Problem to solve: Reproduce the records verbatim from their first line through the line containing "Year [30, 64]", including both ends.

[Stored items from a collection]
((
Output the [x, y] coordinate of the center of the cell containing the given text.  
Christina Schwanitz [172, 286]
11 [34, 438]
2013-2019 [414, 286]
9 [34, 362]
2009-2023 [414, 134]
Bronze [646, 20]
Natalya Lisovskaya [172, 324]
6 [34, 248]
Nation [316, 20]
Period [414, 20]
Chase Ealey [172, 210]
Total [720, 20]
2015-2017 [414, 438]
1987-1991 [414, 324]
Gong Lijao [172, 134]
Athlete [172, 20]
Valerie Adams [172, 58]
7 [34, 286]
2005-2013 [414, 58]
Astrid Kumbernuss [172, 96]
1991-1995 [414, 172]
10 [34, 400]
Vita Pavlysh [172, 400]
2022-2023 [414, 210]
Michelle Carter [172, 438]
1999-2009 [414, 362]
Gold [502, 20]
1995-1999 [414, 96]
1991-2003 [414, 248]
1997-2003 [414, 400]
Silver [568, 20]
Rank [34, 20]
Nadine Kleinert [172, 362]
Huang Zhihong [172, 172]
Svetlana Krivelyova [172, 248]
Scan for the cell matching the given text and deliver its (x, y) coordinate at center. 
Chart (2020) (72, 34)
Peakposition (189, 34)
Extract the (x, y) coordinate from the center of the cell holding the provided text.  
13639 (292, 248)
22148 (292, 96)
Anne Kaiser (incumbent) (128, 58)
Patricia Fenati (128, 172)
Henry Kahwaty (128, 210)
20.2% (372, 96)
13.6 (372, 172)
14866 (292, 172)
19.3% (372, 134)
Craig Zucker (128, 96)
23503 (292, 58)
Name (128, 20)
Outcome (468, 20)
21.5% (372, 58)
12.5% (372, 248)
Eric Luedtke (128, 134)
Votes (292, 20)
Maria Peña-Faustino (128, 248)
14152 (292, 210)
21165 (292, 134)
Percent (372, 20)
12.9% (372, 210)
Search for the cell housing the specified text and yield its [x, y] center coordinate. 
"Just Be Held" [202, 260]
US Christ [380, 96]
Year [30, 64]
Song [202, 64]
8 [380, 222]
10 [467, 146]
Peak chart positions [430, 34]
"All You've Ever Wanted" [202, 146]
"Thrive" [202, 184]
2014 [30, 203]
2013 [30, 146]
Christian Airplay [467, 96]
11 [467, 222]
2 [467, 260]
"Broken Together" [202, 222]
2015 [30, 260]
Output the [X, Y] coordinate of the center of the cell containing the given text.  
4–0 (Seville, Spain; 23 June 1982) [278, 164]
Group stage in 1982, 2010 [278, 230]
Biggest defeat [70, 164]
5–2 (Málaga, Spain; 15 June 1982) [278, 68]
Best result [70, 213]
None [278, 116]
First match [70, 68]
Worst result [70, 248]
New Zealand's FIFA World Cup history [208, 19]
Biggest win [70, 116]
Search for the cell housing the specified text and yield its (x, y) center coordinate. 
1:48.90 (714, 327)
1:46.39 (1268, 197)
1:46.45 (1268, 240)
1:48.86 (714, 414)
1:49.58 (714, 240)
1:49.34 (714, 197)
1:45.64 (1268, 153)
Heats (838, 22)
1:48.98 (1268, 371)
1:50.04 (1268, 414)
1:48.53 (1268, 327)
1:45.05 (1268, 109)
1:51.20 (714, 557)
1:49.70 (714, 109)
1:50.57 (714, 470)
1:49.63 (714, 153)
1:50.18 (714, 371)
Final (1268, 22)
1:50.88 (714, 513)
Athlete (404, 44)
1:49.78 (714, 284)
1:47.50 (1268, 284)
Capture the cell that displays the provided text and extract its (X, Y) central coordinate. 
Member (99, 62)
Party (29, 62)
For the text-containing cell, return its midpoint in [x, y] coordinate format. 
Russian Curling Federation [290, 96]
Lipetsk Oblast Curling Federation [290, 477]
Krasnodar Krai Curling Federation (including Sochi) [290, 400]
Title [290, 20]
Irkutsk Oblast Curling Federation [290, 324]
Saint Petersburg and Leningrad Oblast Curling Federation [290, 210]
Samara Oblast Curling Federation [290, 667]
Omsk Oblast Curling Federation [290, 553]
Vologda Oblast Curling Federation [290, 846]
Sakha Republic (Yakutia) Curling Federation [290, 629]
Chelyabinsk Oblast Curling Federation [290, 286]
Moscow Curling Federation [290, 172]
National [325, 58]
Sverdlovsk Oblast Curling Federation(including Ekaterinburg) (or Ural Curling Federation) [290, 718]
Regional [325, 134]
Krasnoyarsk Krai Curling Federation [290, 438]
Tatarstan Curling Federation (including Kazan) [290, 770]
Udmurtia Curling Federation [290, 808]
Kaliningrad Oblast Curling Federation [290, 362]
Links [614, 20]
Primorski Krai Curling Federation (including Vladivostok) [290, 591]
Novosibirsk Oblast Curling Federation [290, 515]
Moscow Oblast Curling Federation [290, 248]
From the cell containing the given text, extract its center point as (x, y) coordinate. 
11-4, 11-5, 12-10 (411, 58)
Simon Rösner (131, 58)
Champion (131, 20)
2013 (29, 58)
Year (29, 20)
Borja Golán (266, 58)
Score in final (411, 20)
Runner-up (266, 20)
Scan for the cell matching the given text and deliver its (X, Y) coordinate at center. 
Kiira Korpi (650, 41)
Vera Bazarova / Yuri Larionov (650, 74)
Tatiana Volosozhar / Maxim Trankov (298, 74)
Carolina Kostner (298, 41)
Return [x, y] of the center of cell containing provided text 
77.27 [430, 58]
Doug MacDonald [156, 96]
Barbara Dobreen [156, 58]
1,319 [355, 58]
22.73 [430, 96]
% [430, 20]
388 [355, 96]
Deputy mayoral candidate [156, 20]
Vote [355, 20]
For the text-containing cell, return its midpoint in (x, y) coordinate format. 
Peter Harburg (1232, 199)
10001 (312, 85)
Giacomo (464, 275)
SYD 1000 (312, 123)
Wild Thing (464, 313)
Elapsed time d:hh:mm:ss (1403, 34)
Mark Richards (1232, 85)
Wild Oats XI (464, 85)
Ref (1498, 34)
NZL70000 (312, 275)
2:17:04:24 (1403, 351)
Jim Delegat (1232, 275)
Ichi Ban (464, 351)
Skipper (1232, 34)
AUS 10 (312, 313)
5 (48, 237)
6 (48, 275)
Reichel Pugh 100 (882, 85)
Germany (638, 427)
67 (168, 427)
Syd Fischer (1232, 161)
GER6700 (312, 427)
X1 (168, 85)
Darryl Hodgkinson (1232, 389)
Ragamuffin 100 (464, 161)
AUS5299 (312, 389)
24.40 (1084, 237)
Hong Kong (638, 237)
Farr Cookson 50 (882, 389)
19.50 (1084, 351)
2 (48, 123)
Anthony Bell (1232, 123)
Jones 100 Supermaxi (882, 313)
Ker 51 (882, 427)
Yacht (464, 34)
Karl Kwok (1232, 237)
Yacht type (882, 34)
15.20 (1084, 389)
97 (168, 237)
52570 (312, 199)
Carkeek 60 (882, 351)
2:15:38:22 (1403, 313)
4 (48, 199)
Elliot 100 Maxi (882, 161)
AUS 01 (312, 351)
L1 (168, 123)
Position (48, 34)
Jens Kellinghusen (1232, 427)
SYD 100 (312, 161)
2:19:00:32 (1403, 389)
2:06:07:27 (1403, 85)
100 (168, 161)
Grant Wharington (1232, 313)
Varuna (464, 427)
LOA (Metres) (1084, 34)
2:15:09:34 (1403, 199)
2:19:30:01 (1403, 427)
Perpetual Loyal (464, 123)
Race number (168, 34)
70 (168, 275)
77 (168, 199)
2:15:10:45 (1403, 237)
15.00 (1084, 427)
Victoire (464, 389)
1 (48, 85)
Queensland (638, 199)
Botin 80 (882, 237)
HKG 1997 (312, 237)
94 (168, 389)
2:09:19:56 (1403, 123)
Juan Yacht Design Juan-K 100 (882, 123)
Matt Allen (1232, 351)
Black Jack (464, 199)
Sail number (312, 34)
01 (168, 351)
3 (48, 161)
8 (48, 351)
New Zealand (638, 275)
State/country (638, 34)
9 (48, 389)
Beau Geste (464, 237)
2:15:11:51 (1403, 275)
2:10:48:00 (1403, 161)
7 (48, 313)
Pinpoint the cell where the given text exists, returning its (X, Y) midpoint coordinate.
))
Task output:
Output the [x, y] coordinate of the center of the cell containing the given text.  
Christina Schwanitz [172, 286]
11 [34, 438]
2013-2019 [414, 286]
9 [34, 362]
2009-2023 [414, 134]
Bronze [646, 20]
Natalya Lisovskaya [172, 324]
6 [34, 248]
Nation [316, 20]
Period [414, 20]
Chase Ealey [172, 210]
Total [720, 20]
2015-2017 [414, 438]
1987-1991 [414, 324]
Gong Lijao [172, 134]
Athlete [172, 20]
Valerie Adams [172, 58]
7 [34, 286]
2005-2013 [414, 58]
Astrid Kumbernuss [172, 96]
1991-1995 [414, 172]
10 [34, 400]
Vita Pavlysh [172, 400]
2022-2023 [414, 210]
Michelle Carter [172, 438]
1999-2009 [414, 362]
Gold [502, 20]
1995-1999 [414, 96]
1991-2003 [414, 248]
1997-2003 [414, 400]
Silver [568, 20]
Rank [34, 20]
Nadine Kleinert [172, 362]
Huang Zhihong [172, 172]
Svetlana Krivelyova [172, 248]
Scan for the cell matching the given text and deliver its (x, y) coordinate at center. 
Chart (2020) (72, 34)
Peakposition (189, 34)
Extract the (x, y) coordinate from the center of the cell holding the provided text.  
13639 (292, 248)
22148 (292, 96)
Anne Kaiser (incumbent) (128, 58)
Patricia Fenati (128, 172)
Henry Kahwaty (128, 210)
20.2% (372, 96)
13.6 (372, 172)
14866 (292, 172)
19.3% (372, 134)
Craig Zucker (128, 96)
23503 (292, 58)
Name (128, 20)
Outcome (468, 20)
21.5% (372, 58)
12.5% (372, 248)
Eric Luedtke (128, 134)
Votes (292, 20)
Maria Peña-Faustino (128, 248)
14152 (292, 210)
21165 (292, 134)
Percent (372, 20)
12.9% (372, 210)
Search for the cell housing the specified text and yield its [x, y] center coordinate. 
"Just Be Held" [202, 260]
US Christ [380, 96]
Year [30, 64]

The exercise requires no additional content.